Work instruction> The records are to be repeated in full, with the images removed.

Data to examine>
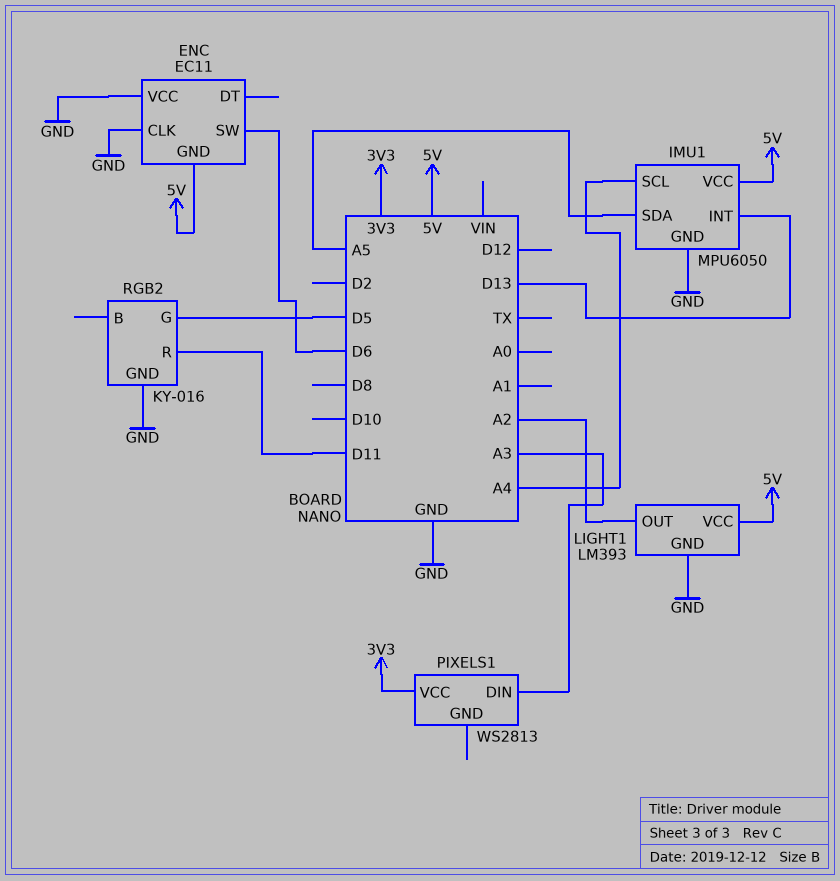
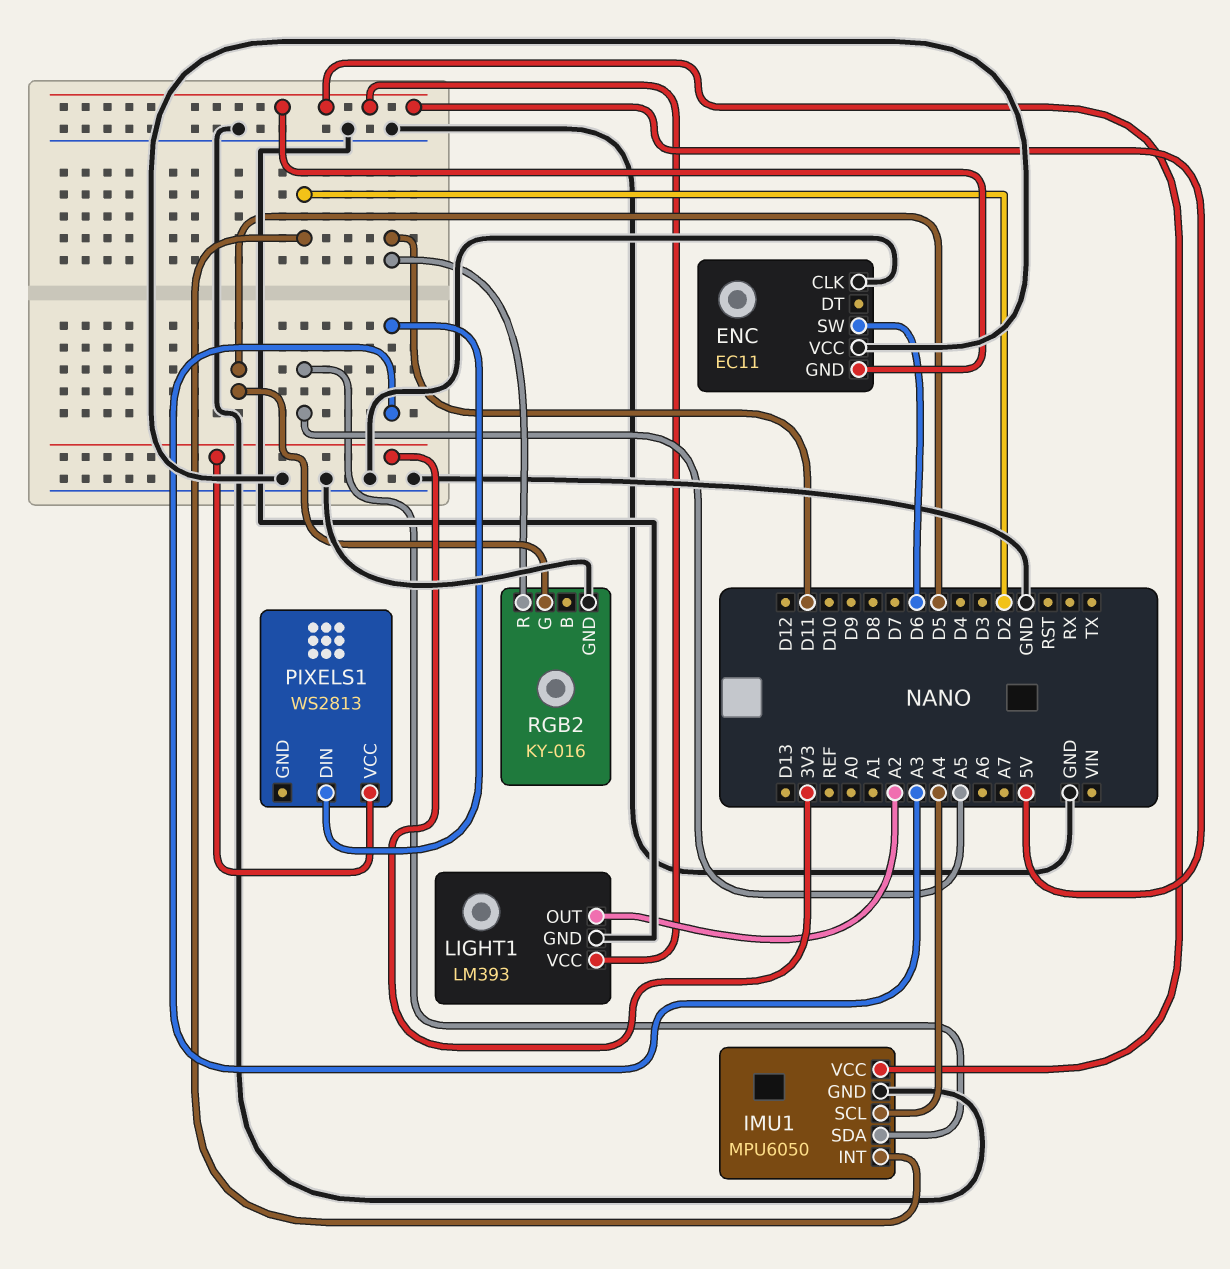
IMU1 pin INT: D13 -> D2

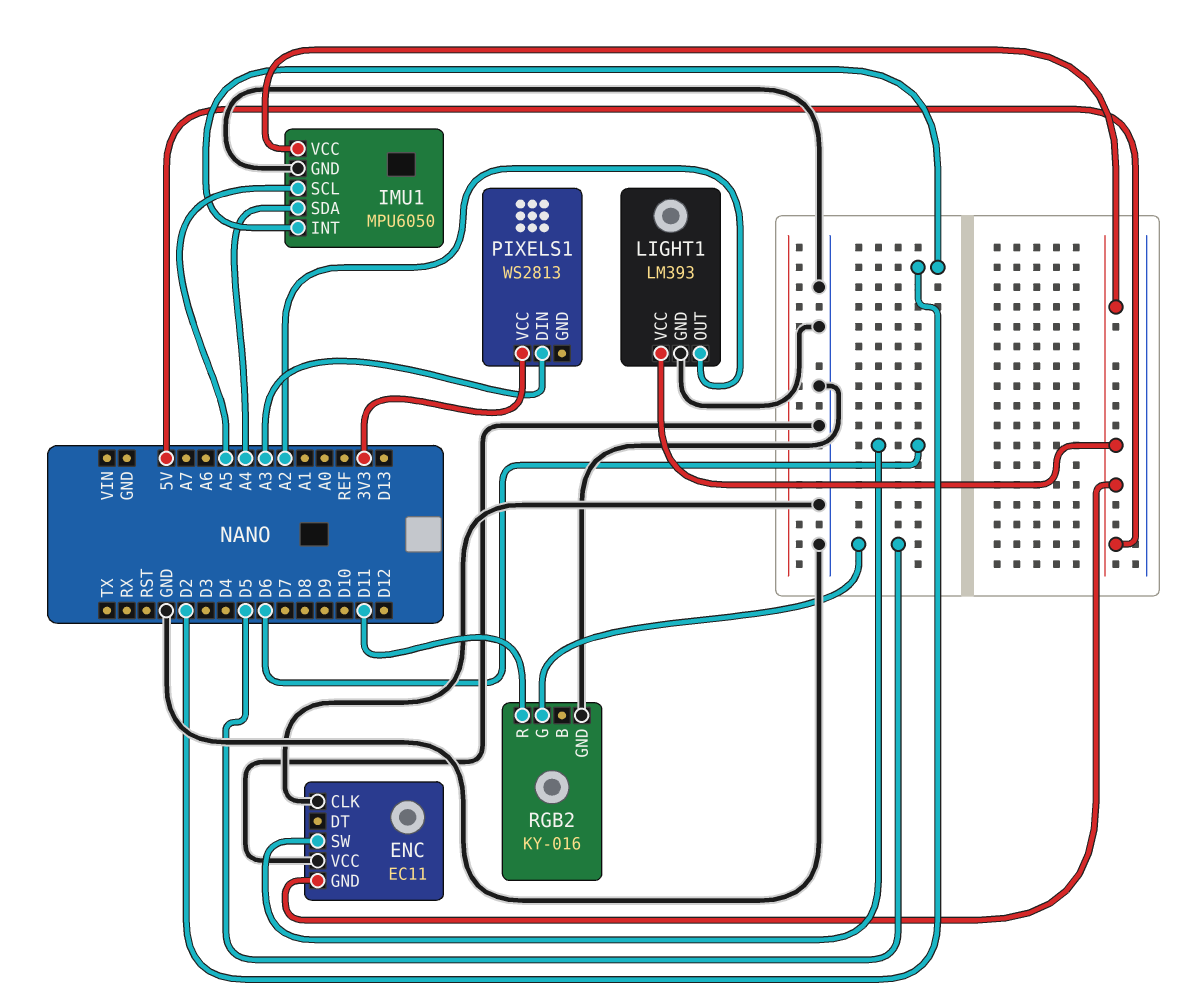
IMU1 pin SCL: A4 -> A5
IMU1 pin SDA: A5 -> A4

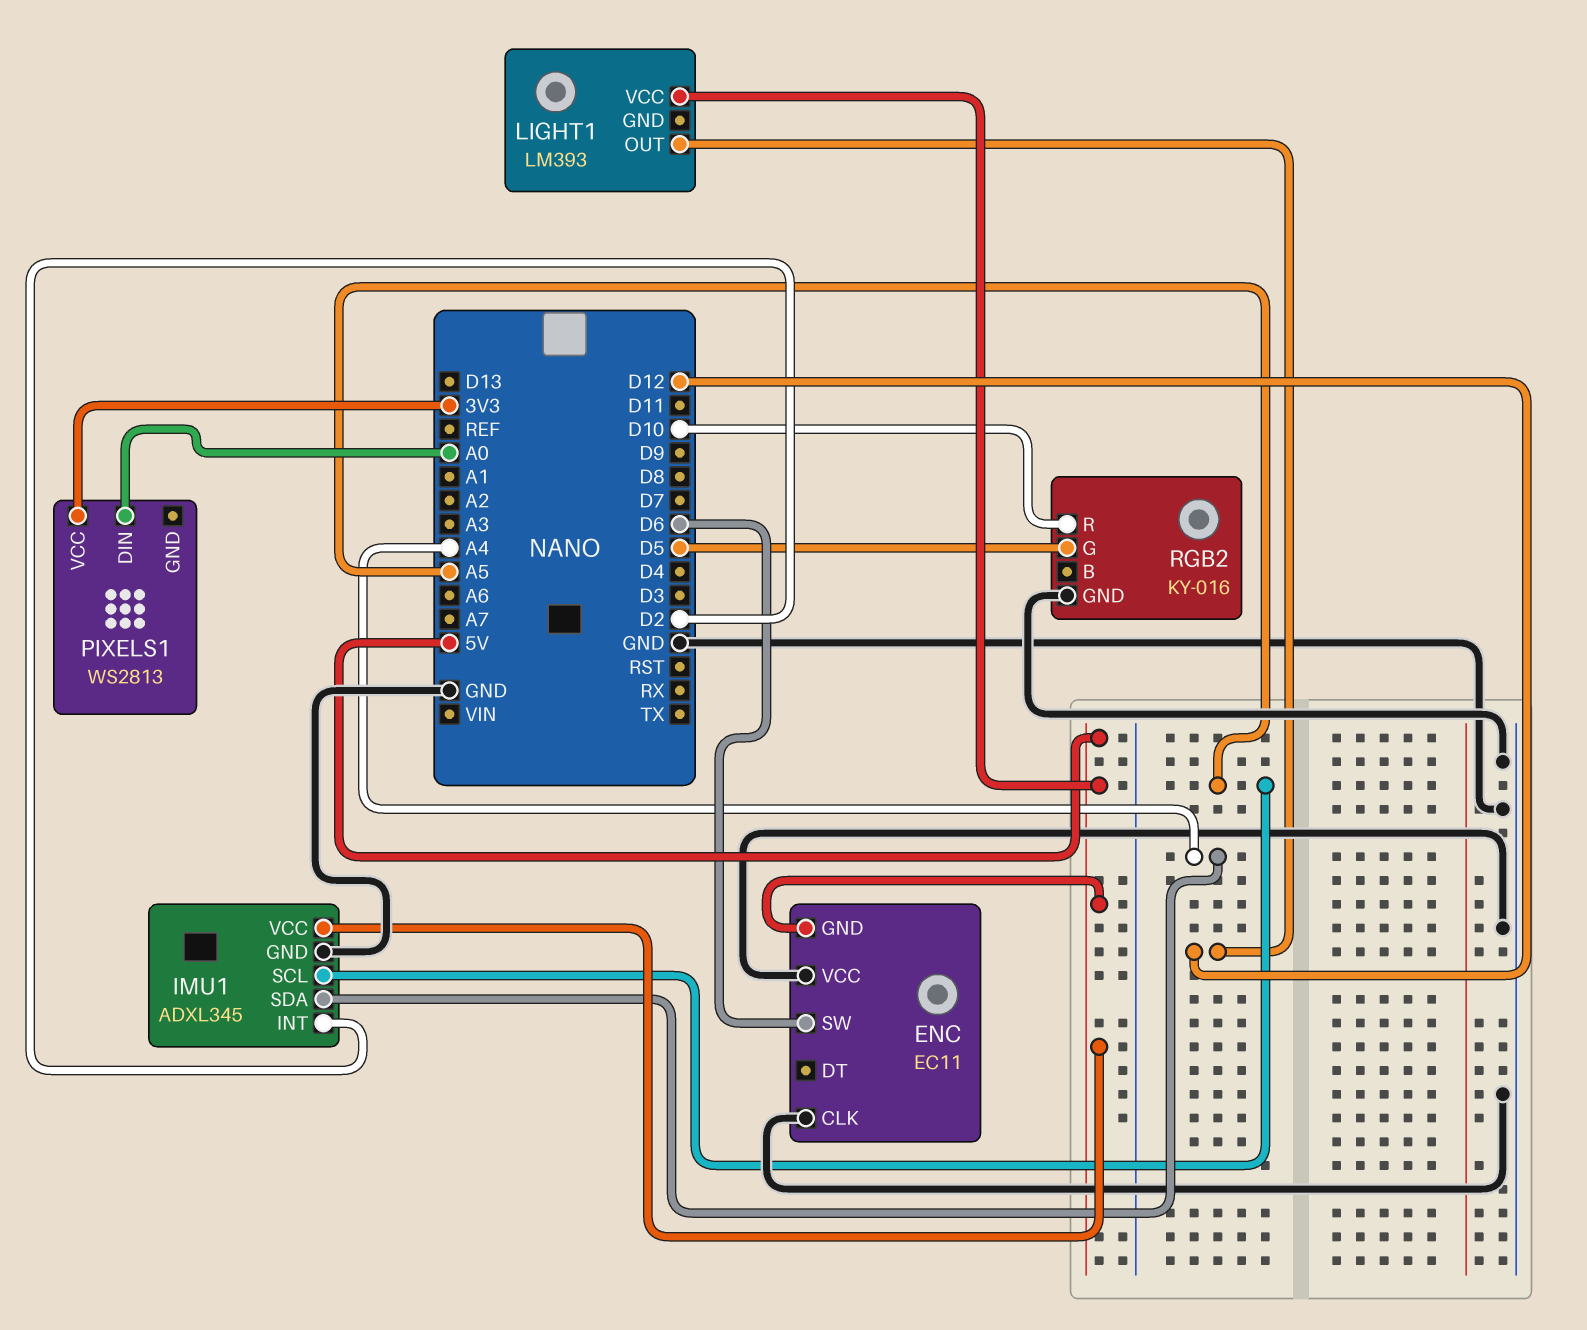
IMU1: MPU6050 -> ADXL345
LIGHT1 pin GND: GND -> none
LIGHT1 pin OUT: A2 -> D12
PIXELS1 pin DIN: A3 -> A0
RGB2 pin R: D11 -> D10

Answer below>
IMU1 pin INT: D13 -> D2

IMU1 pin SCL: A4 -> A5
IMU1 pin SDA: A5 -> A4

IMU1: MPU6050 -> ADXL345
LIGHT1 pin GND: GND -> none
LIGHT1 pin OUT: A2 -> D12
PIXELS1 pin DIN: A3 -> A0
RGB2 pin R: D11 -> D10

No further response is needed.